● ASSIGNMENT: The data below holds a line containing "J101 pin 1: SIG2 -> SIG9" and a line containing "R108: 3.3k (SIG12, SIG13) -> none"; please quote exactly those two lines and every line between them, and nothing else.

[Records from a dataset]
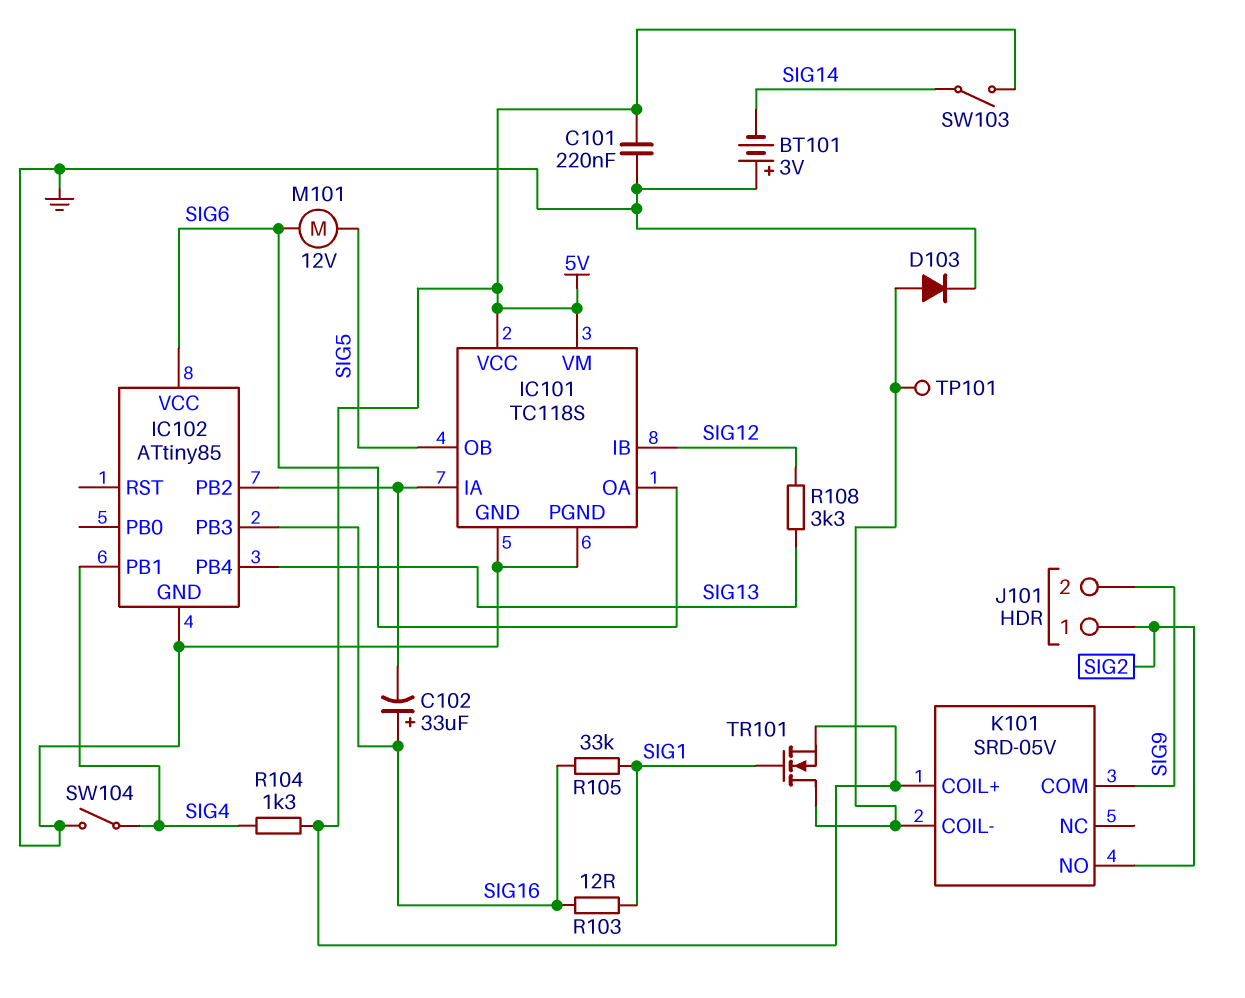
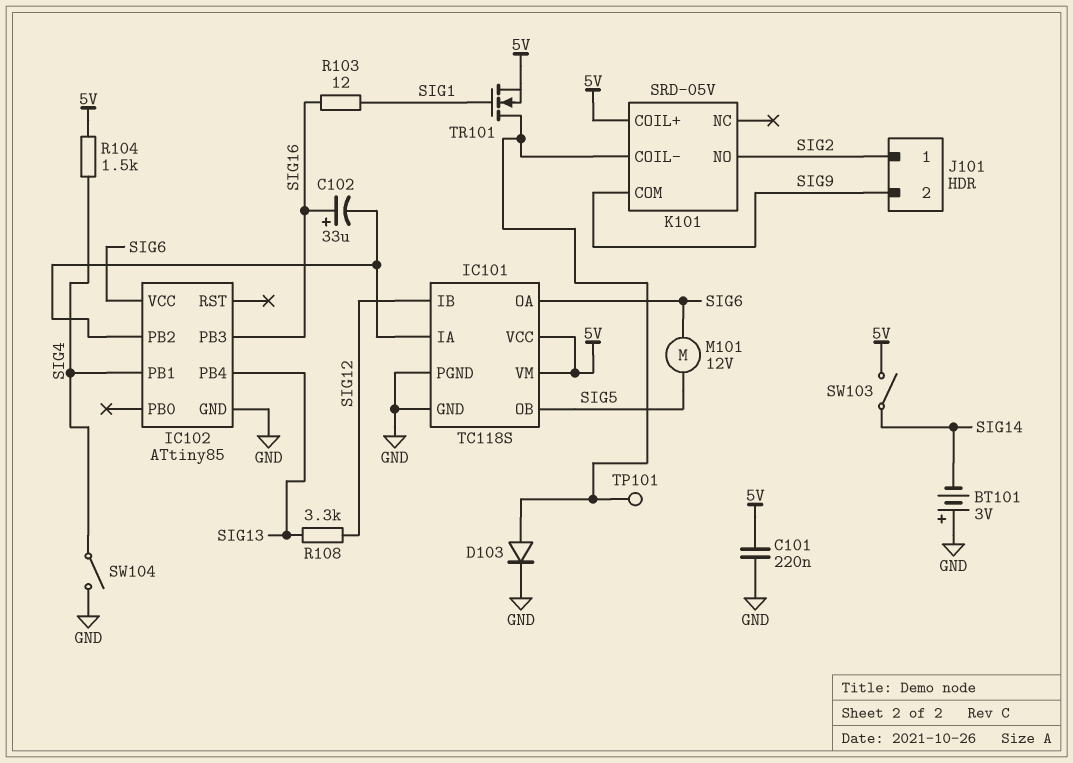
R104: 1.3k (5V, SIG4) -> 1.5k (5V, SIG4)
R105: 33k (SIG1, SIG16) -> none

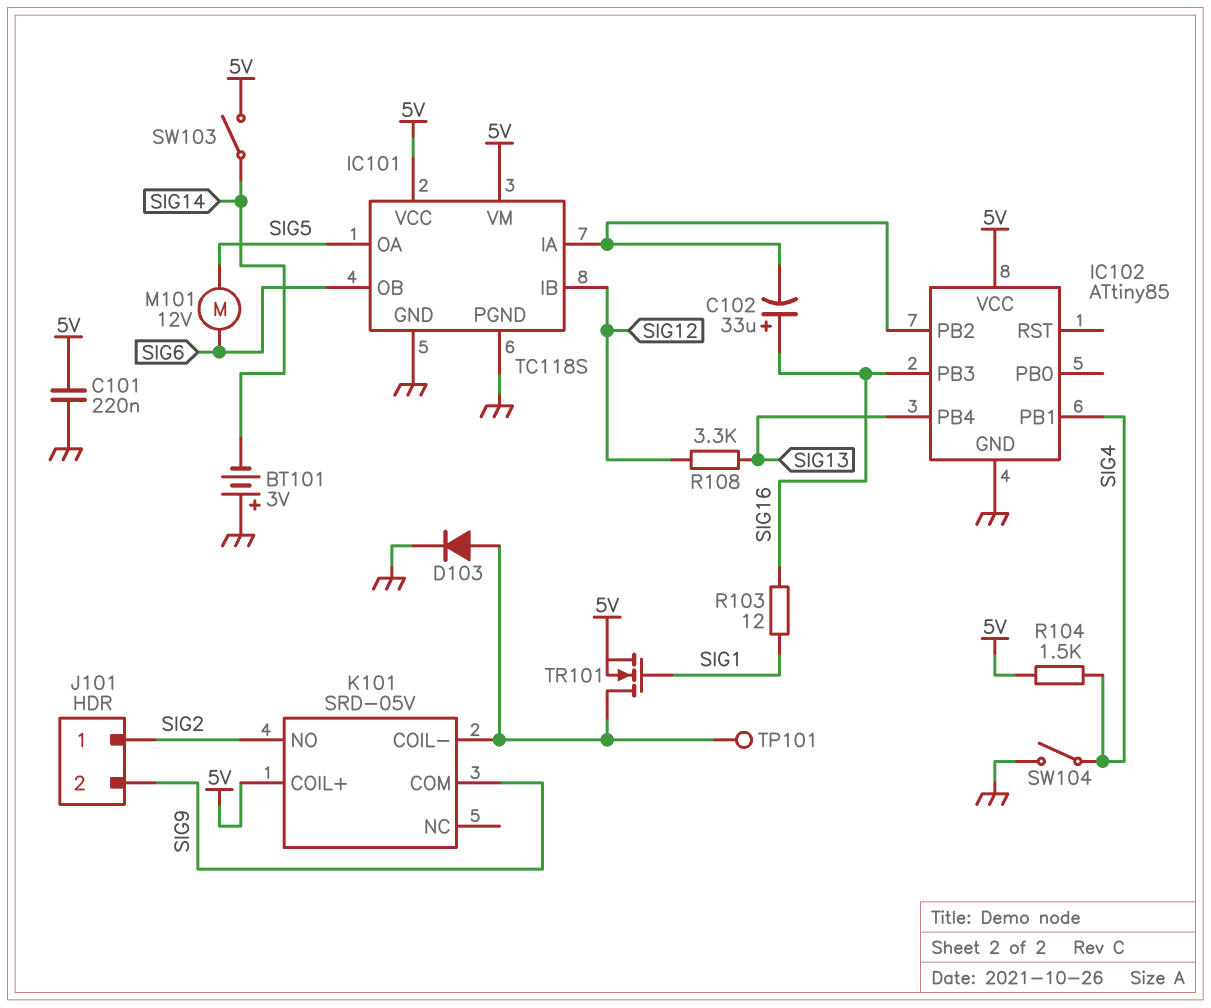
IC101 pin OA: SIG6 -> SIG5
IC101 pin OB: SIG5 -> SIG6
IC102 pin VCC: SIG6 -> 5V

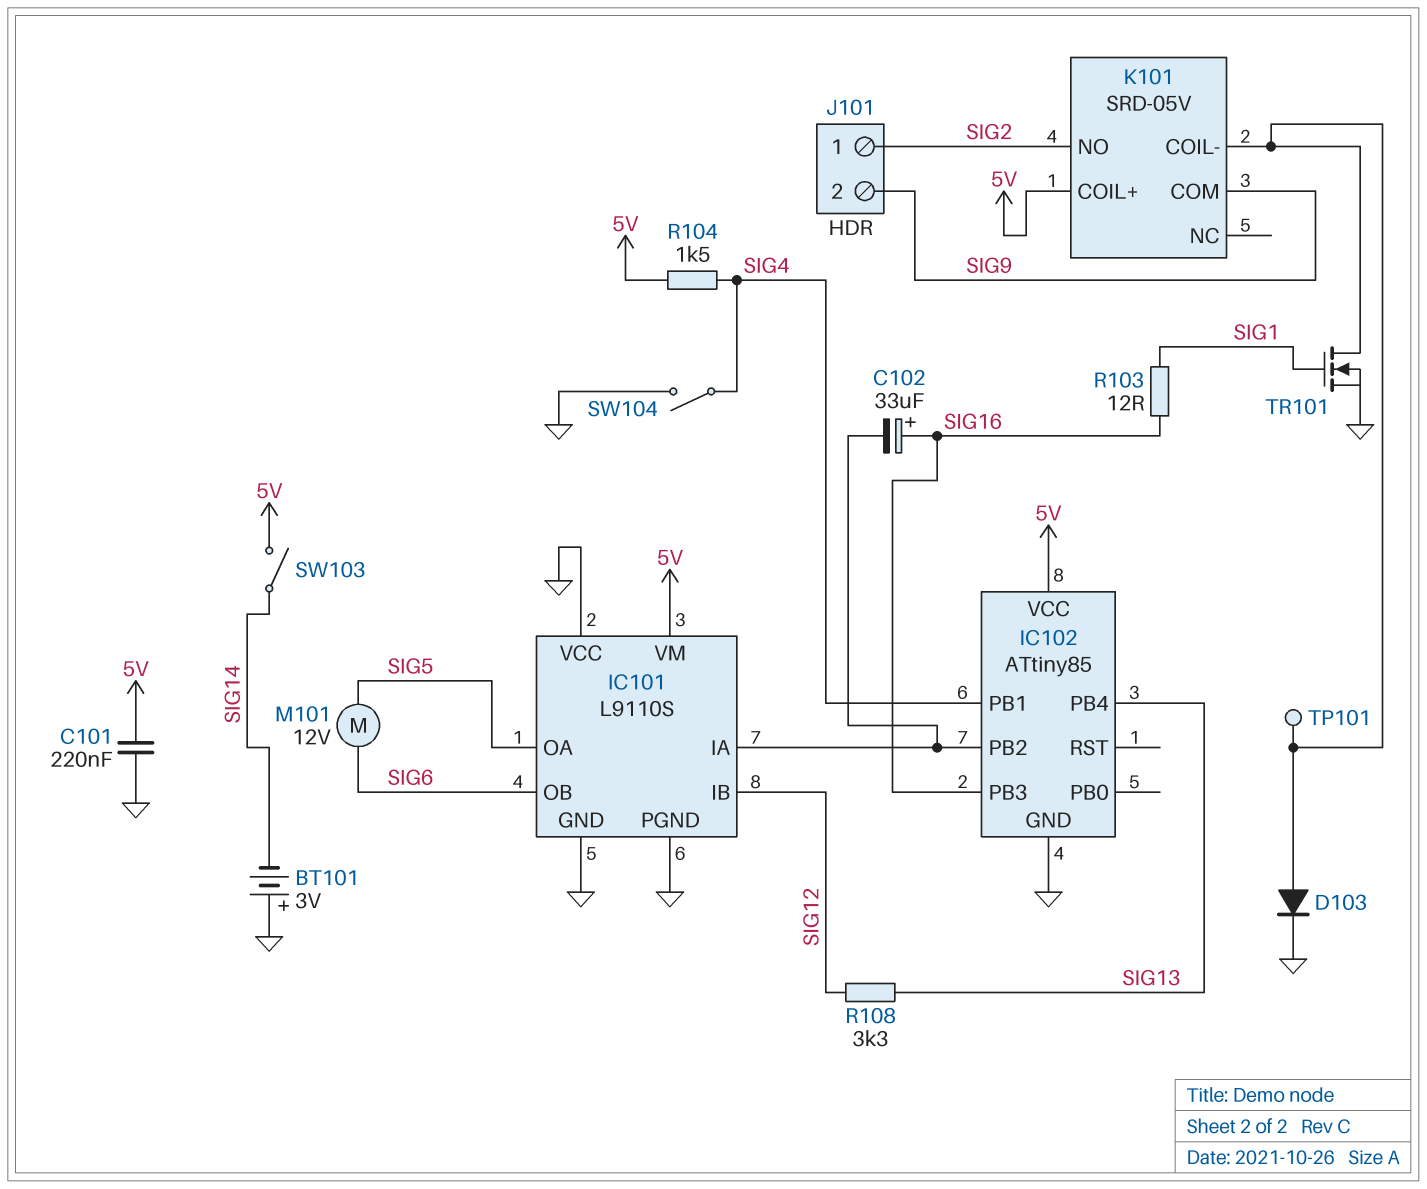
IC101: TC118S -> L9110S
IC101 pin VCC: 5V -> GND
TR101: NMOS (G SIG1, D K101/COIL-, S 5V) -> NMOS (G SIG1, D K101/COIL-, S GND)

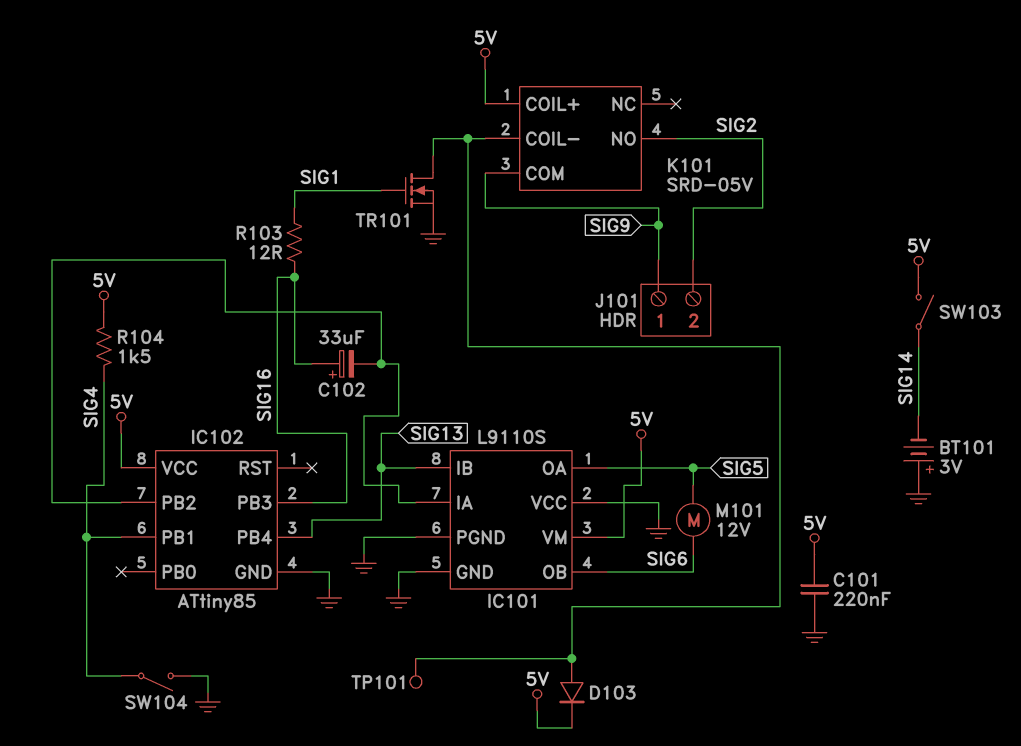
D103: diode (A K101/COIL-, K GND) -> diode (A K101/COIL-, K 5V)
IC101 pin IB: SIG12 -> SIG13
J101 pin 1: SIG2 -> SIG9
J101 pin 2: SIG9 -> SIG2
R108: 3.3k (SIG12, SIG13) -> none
...
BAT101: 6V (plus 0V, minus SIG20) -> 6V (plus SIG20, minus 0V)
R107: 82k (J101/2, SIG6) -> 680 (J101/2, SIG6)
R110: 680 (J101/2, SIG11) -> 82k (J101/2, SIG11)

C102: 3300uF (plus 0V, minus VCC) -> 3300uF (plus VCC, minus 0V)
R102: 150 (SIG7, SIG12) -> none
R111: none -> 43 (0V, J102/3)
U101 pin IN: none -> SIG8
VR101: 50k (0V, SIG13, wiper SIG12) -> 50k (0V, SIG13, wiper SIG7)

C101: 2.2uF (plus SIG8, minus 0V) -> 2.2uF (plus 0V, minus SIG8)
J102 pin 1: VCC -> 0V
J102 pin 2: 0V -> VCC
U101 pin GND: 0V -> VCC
...
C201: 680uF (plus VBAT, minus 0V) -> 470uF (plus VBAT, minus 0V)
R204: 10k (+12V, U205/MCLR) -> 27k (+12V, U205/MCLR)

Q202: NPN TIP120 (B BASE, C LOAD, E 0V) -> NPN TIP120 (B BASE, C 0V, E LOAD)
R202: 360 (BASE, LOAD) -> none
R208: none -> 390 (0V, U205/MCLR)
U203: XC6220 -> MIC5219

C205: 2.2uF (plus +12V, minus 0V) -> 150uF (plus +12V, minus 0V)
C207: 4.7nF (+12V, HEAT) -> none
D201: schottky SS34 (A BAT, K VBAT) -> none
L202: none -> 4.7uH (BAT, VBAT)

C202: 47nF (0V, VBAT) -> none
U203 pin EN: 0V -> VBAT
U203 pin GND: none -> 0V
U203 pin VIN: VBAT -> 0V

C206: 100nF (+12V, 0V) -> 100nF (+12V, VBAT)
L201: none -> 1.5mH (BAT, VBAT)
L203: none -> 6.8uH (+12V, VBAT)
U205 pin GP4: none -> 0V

● ANSWER BELOW:
J101 pin 1: SIG2 -> SIG9
J101 pin 2: SIG9 -> SIG2
R108: 3.3k (SIG12, SIG13) -> none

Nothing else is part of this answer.